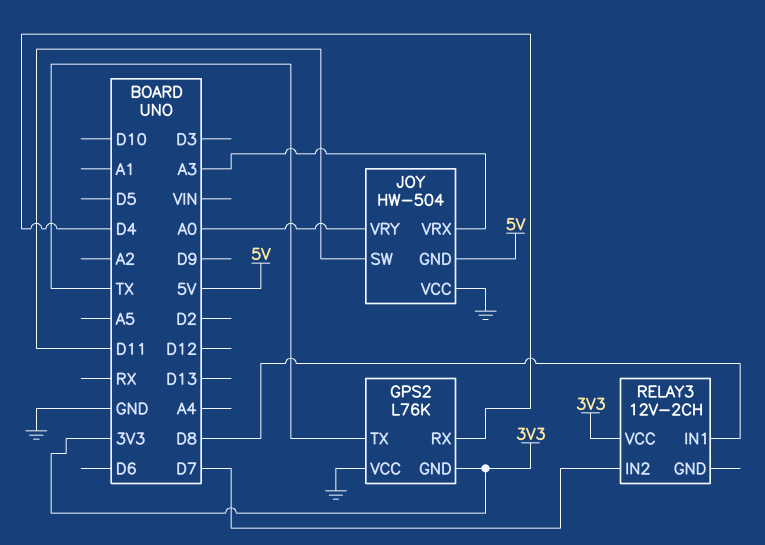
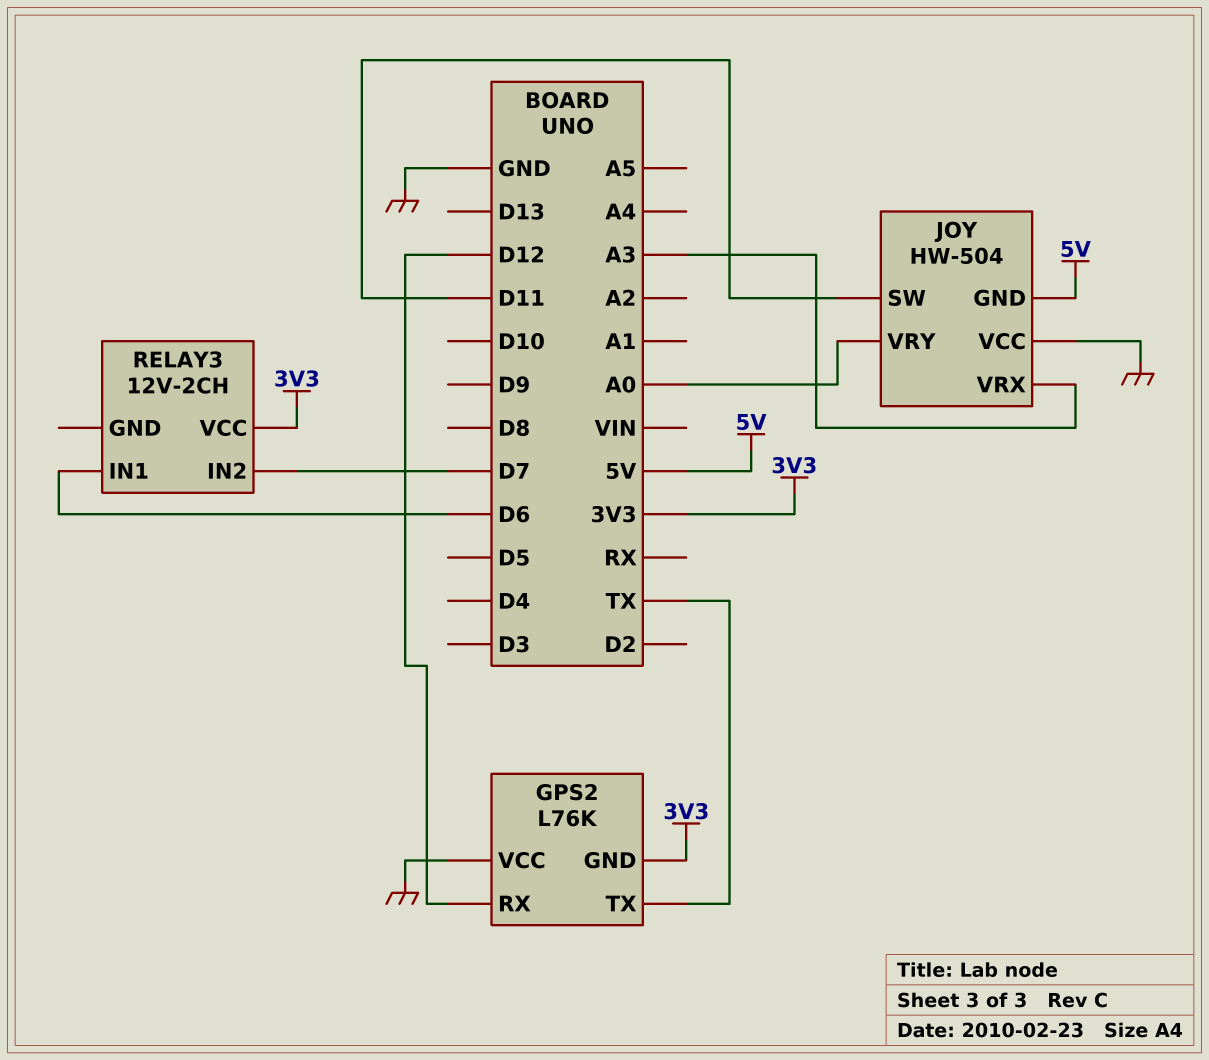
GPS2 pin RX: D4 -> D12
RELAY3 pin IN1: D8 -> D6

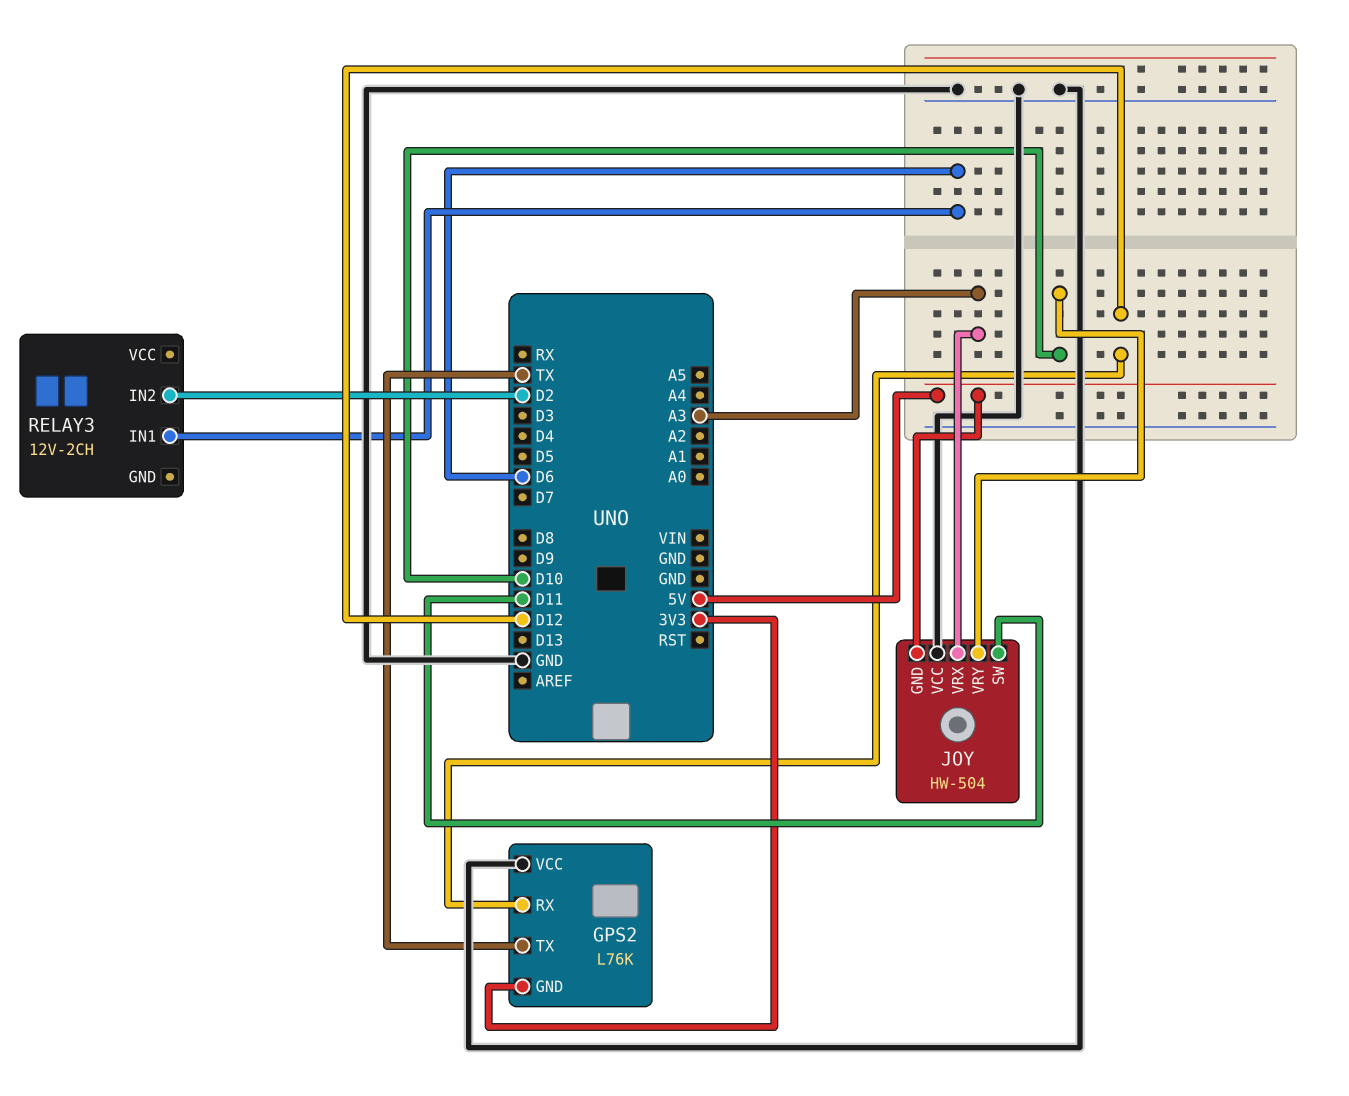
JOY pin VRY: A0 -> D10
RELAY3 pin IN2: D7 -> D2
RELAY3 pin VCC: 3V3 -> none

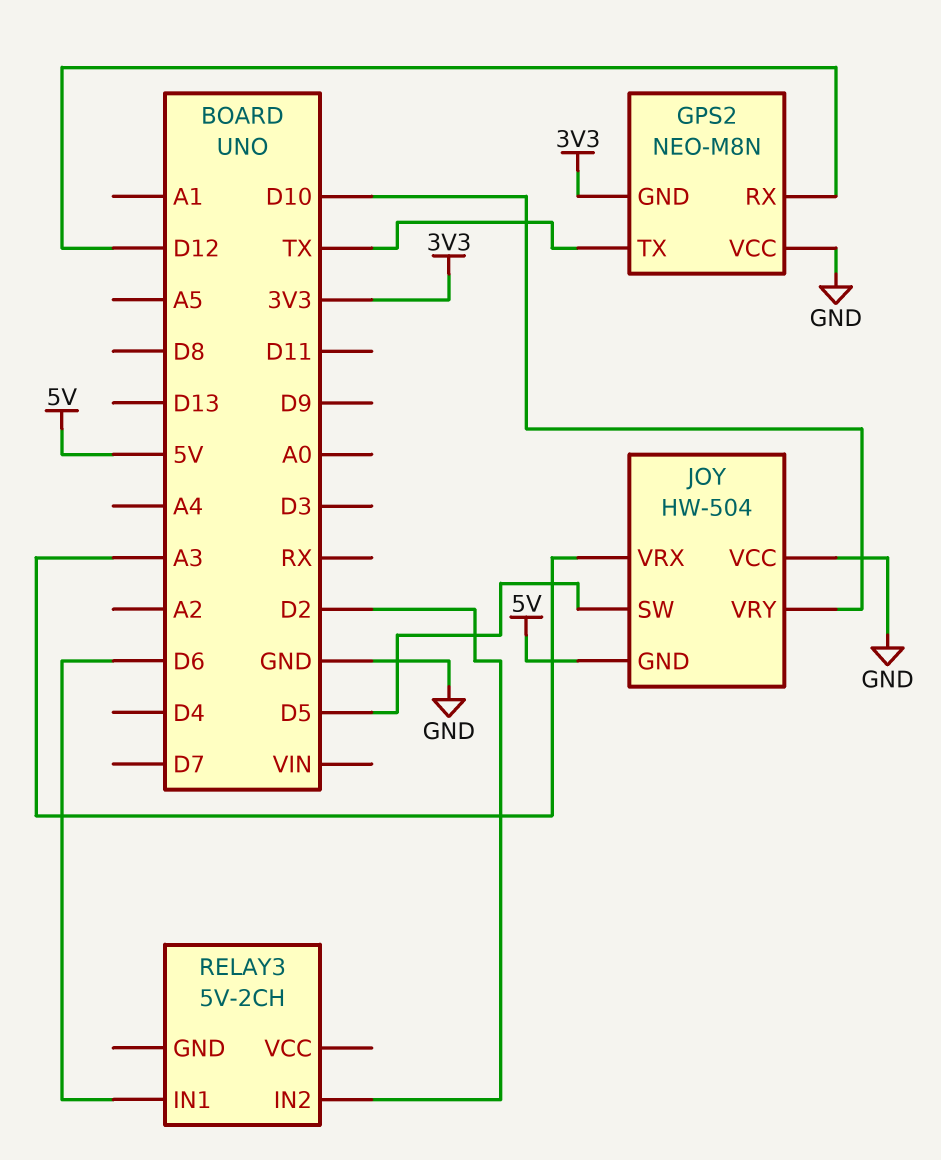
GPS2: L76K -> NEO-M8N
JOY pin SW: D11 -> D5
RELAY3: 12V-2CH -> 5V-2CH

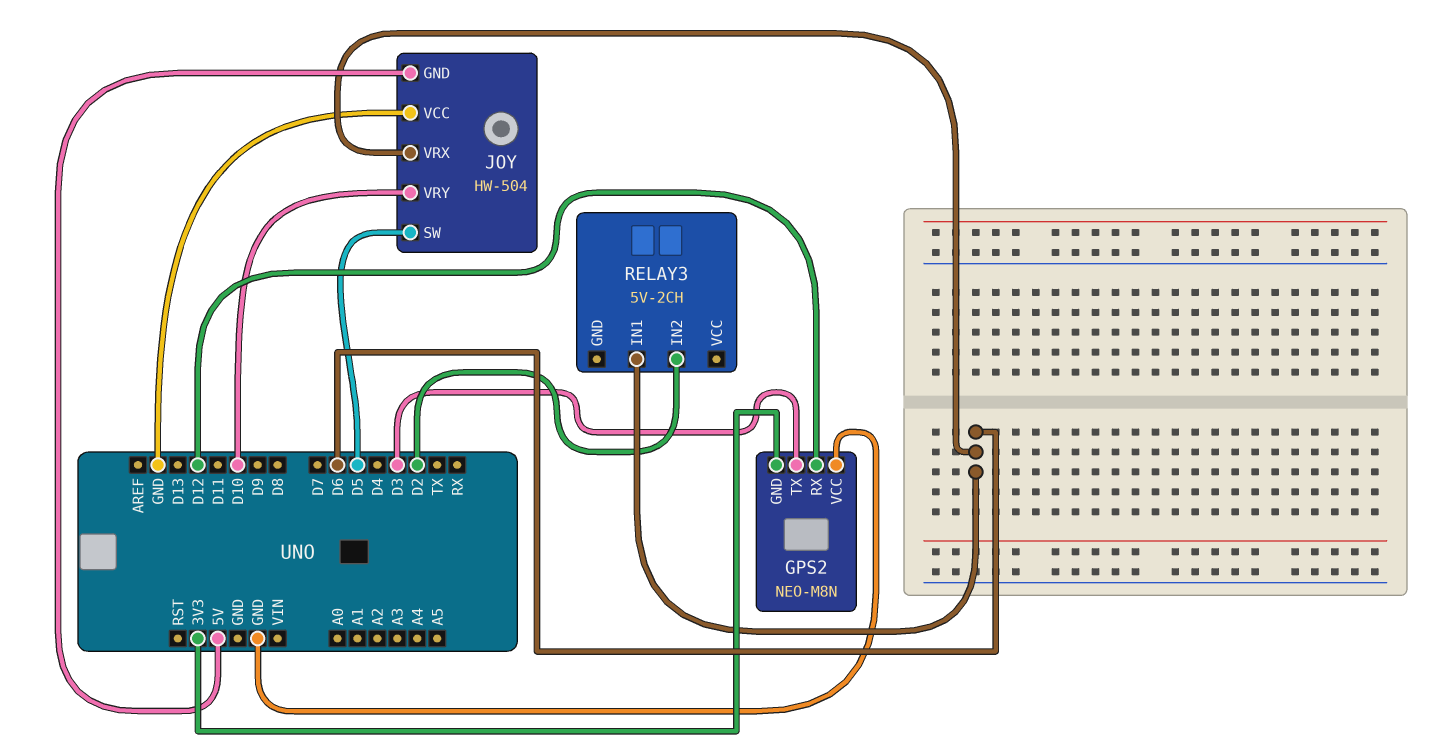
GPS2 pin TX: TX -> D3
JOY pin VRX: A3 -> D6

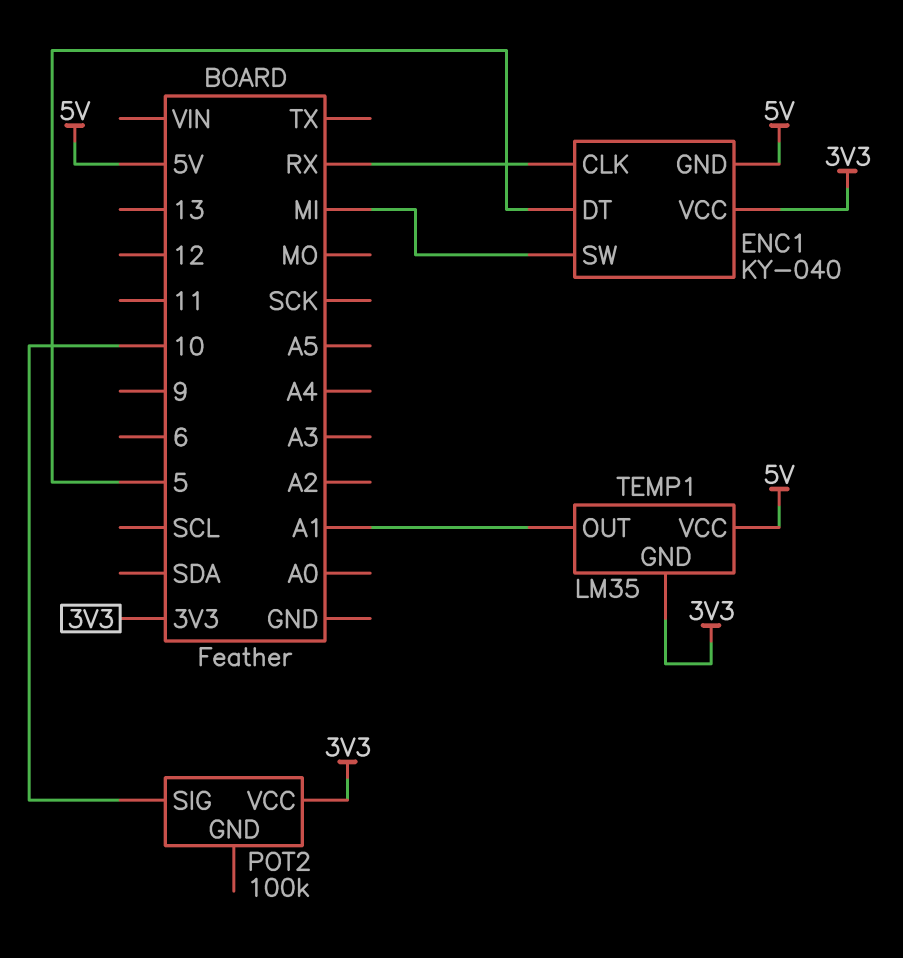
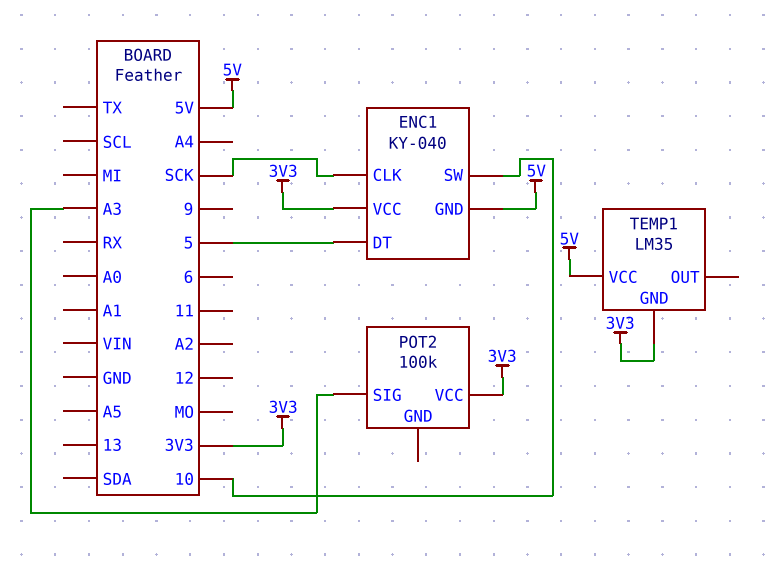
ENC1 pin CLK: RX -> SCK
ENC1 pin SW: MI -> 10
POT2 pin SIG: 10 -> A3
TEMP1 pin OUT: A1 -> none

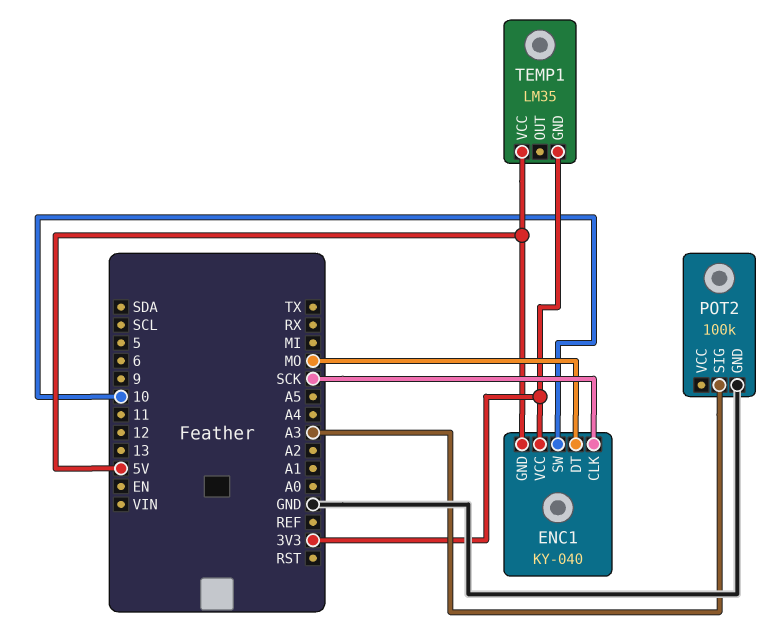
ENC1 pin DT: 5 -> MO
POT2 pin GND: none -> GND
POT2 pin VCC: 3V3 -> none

============================================================

▸ **TO DO**: Take the lines from the one containing "RELAY3 pin IN1: D8 -> D6" through the final line of the listing above and print them exactly, including both ends but no pictures.

▸ **SOLUTION**:
RELAY3 pin IN1: D8 -> D6

JOY pin VRY: A0 -> D10
RELAY3 pin IN2: D7 -> D2
RELAY3 pin VCC: 3V3 -> none

GPS2: L76K -> NEO-M8N
JOY pin SW: D11 -> D5
RELAY3: 12V-2CH -> 5V-2CH

GPS2 pin TX: TX -> D3
JOY pin VRX: A3 -> D6

ENC1 pin CLK: RX -> SCK
ENC1 pin SW: MI -> 10
POT2 pin SIG: 10 -> A3
TEMP1 pin OUT: A1 -> none

ENC1 pin DT: 5 -> MO
POT2 pin GND: none -> GND
POT2 pin VCC: 3V3 -> none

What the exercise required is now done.